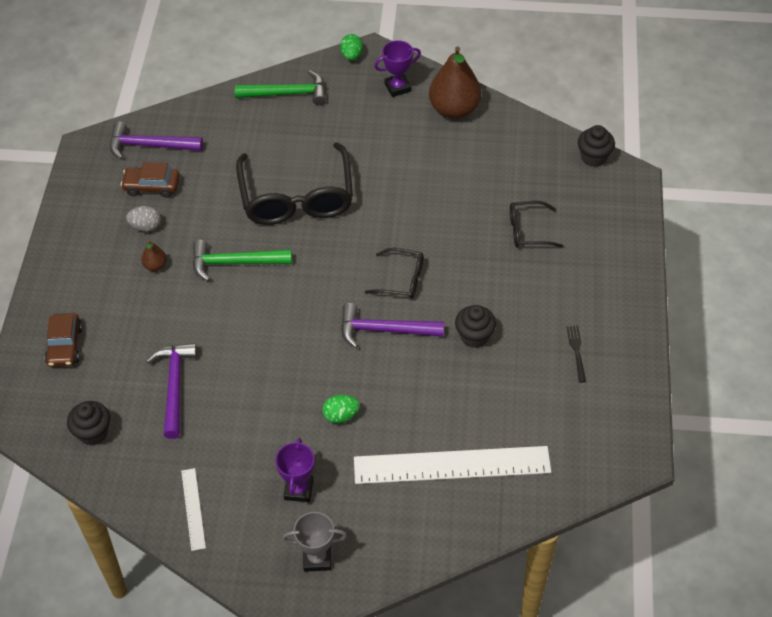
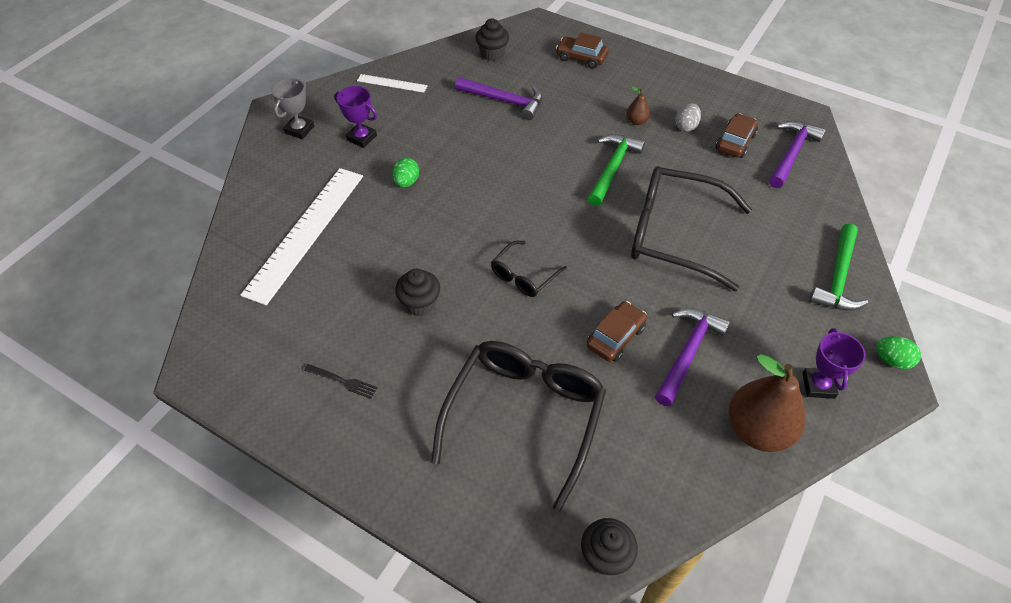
camera: 115 degrees right, 0 degrees up
(384, 330) = (473, 241): purple hammer -> purple hammer (688, 353)
(426, 202) = (615, 337): none -> brown car
(528, 230) = (524, 416): black glasses -> black glasses, size x2.06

### WHAT YOU WILL DO
Would you print the listing above in full, exactly, but with no pictures?

### YOUR RESPONSE
camera: 115 degrees right, 0 degrees up
(384, 330) = (473, 241): purple hammer -> purple hammer (688, 353)
(426, 202) = (615, 337): none -> brown car
(528, 230) = (524, 416): black glasses -> black glasses, size x2.06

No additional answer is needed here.